Material for this exercise:
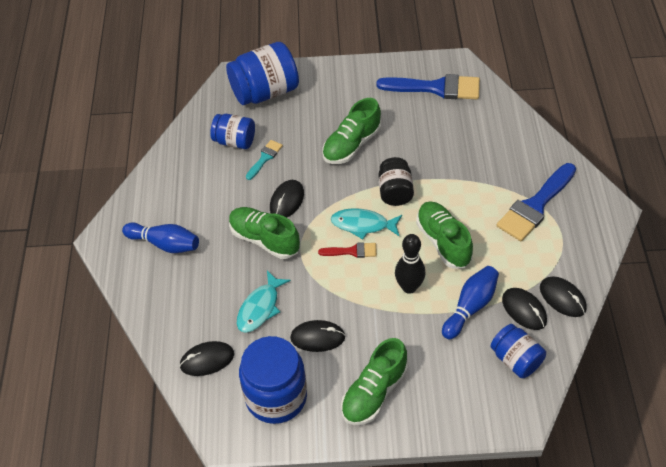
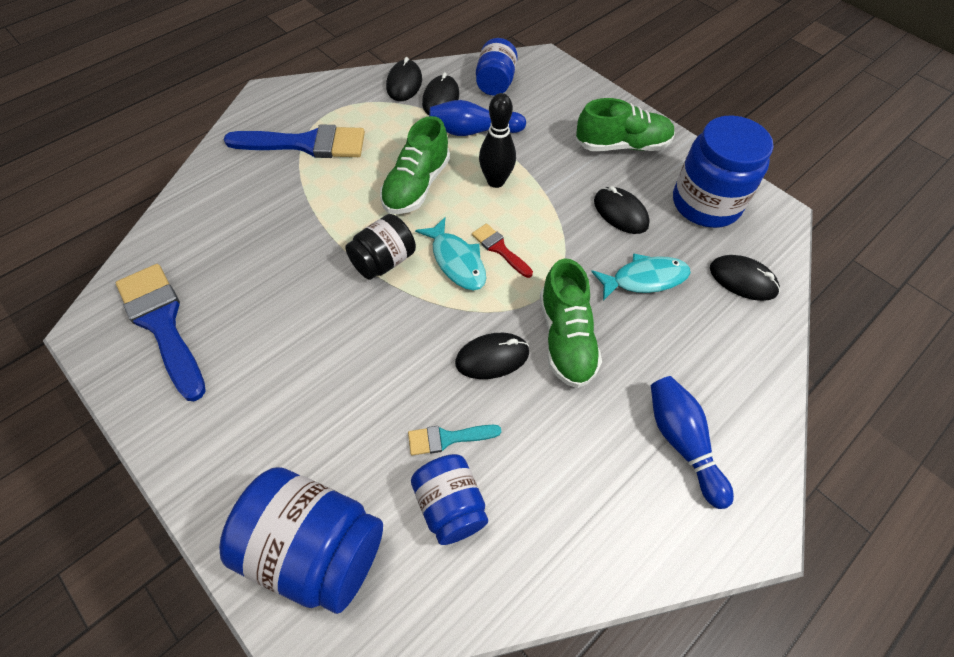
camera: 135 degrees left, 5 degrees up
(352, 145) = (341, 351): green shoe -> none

---

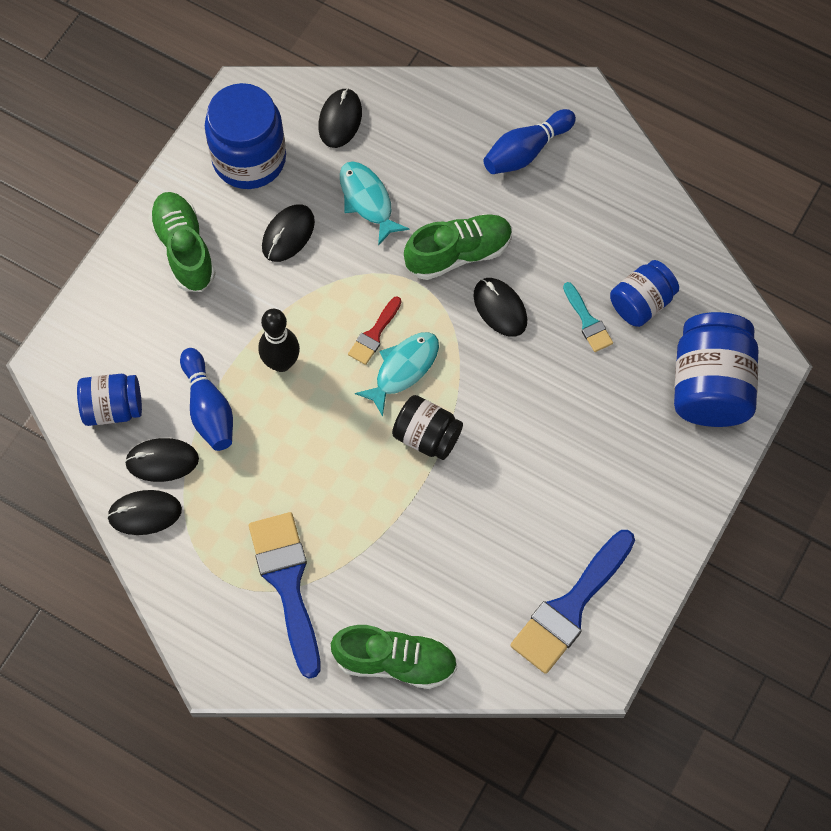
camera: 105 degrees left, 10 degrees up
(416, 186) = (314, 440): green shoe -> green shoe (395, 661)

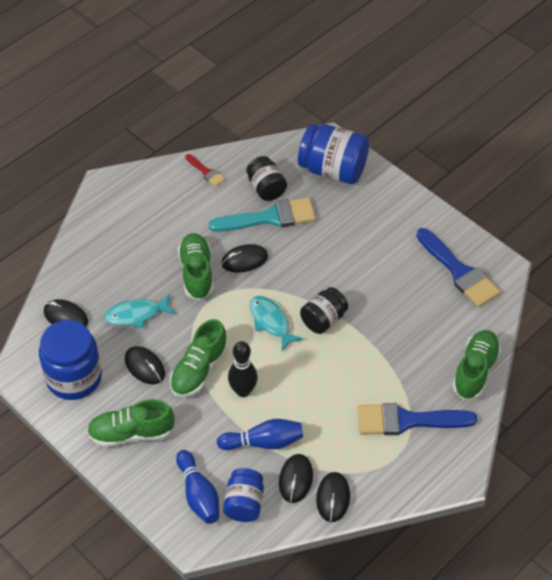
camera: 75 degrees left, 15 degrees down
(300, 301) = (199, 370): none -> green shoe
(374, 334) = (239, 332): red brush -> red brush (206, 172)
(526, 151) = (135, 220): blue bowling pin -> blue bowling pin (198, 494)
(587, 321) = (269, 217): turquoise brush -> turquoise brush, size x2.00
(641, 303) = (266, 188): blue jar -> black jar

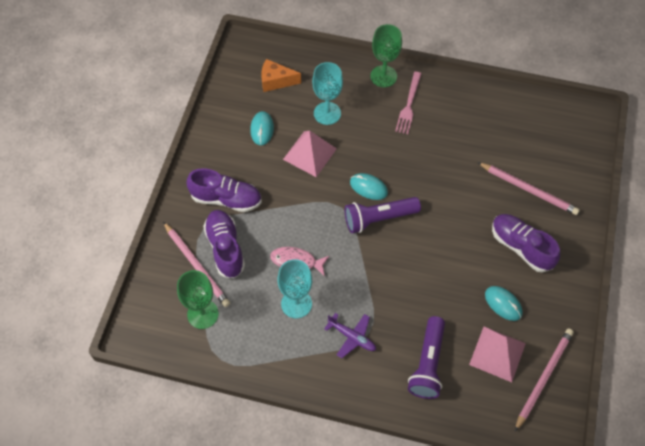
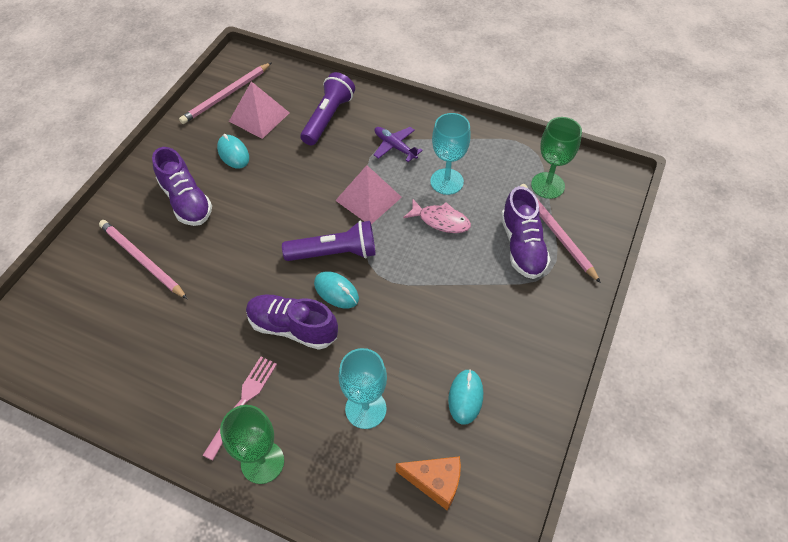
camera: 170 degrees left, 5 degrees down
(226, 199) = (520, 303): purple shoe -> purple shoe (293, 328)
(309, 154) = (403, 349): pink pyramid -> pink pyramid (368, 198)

Requirement:
Pull every line with the string "left" out of the material.

Response:
camera: 135 degrees left, 5 degrees up
camera: 105 degrees left, 10 degrees up
camera: 75 degrees left, 15 degrees down
camera: 170 degrees left, 5 degrees down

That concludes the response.